Dataset content
★ ★ ★ ★ ★ ★ ★

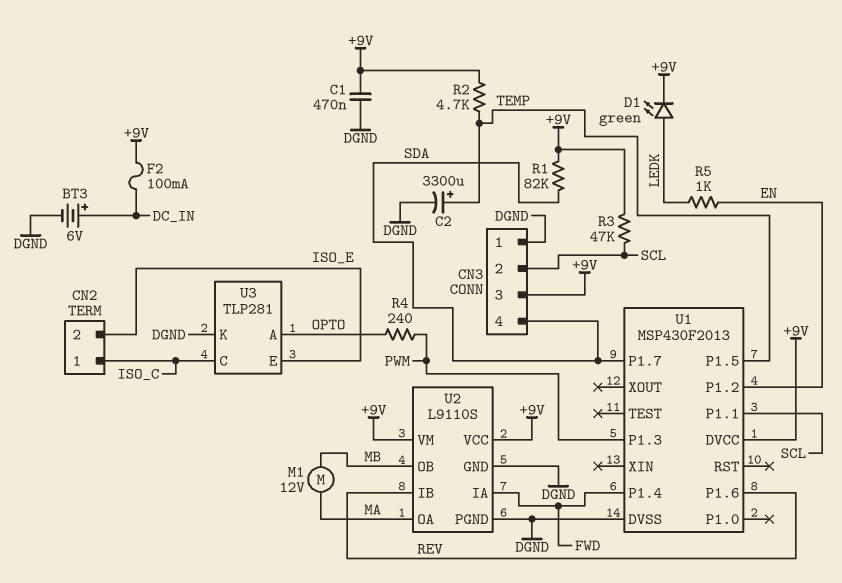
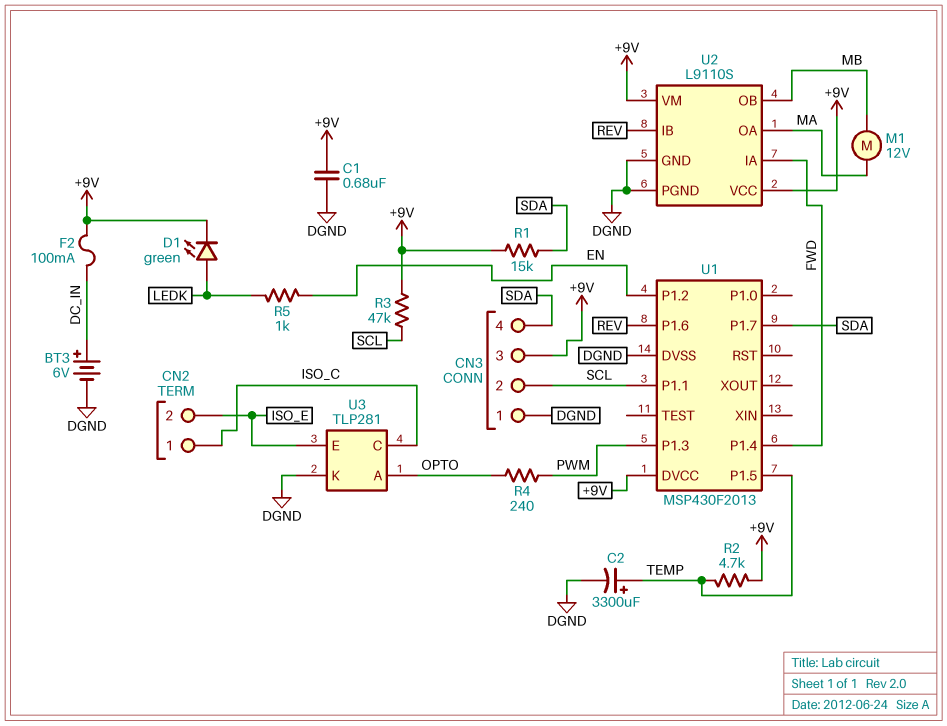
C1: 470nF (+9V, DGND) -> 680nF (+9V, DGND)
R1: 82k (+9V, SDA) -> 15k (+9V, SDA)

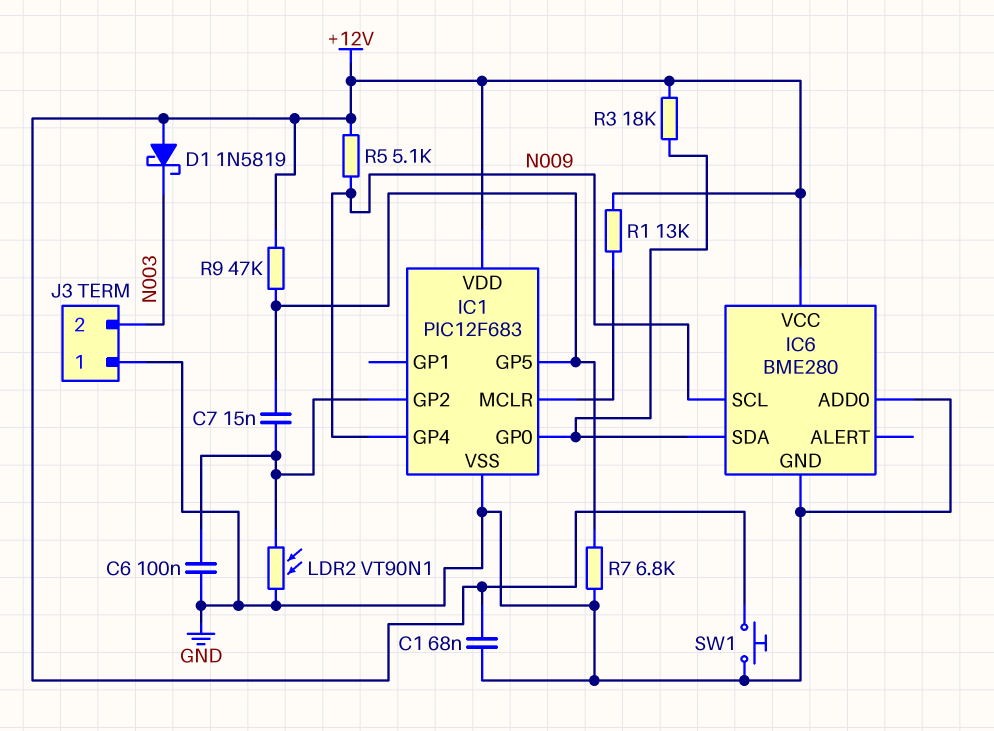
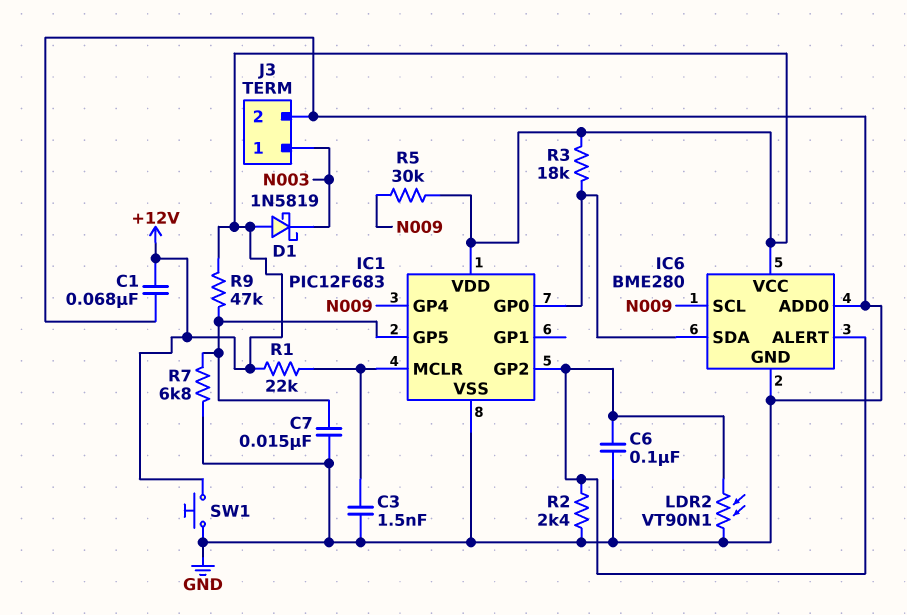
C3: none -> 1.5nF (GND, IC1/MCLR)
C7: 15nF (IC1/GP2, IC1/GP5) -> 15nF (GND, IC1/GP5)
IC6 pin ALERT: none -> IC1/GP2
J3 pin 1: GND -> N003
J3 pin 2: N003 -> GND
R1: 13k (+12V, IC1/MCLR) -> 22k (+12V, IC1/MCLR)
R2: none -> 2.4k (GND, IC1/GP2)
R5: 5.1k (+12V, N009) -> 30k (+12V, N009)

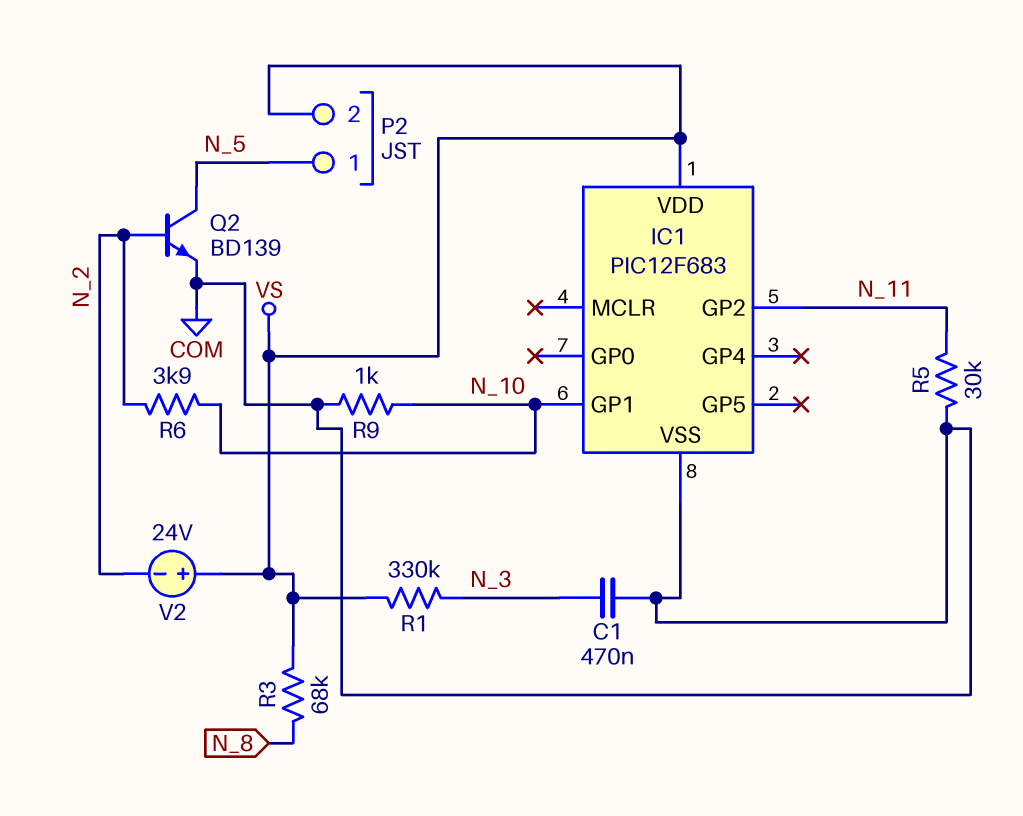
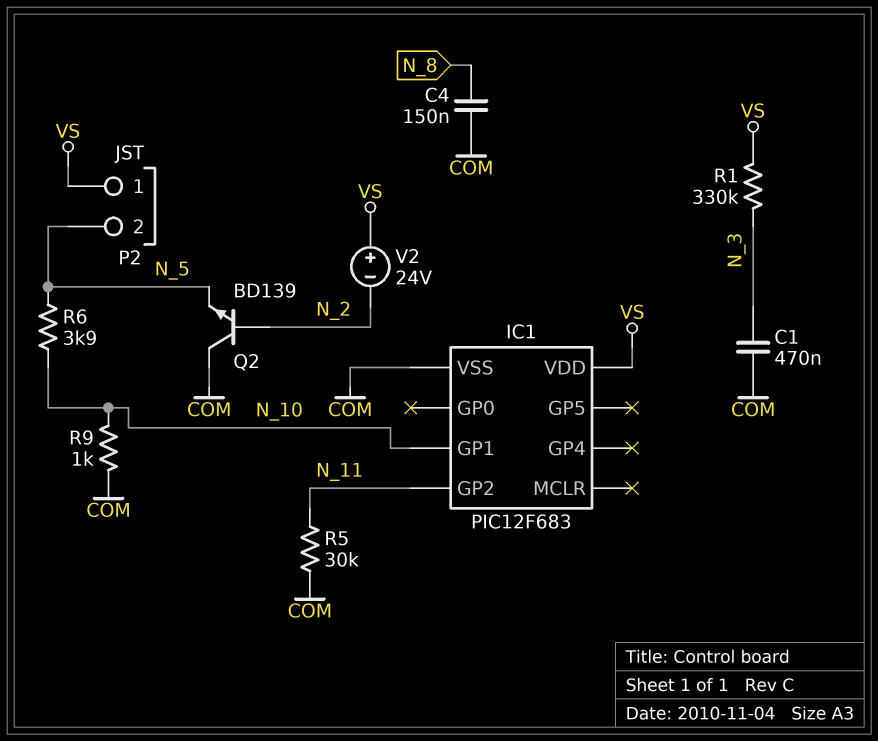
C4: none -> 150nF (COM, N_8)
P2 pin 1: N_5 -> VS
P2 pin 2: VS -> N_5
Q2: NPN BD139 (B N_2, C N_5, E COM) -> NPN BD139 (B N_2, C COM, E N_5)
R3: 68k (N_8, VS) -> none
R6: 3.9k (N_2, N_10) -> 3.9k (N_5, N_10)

★ ★ ★ ★ ★ ★ ★

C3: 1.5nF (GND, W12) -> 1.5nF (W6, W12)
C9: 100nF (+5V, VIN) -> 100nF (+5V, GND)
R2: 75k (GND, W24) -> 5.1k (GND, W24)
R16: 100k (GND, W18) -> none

★ ★ ★ ★ ★ ★ ★

About this task
Only one stretch of the listing above is to be duplicated: the lines from the one containing "IC6 pin ALERT: none -> IC1/GP2" through the one containing "P2 pin 2: VS -> N_5", both included. Copy them exactly, minus the pictures.

Task answer
IC6 pin ALERT: none -> IC1/GP2
J3 pin 1: GND -> N003
J3 pin 2: N003 -> GND
R1: 13k (+12V, IC1/MCLR) -> 22k (+12V, IC1/MCLR)
R2: none -> 2.4k (GND, IC1/GP2)
R5: 5.1k (+12V, N009) -> 30k (+12V, N009)

C4: none -> 150nF (COM, N_8)
P2 pin 1: N_5 -> VS
P2 pin 2: VS -> N_5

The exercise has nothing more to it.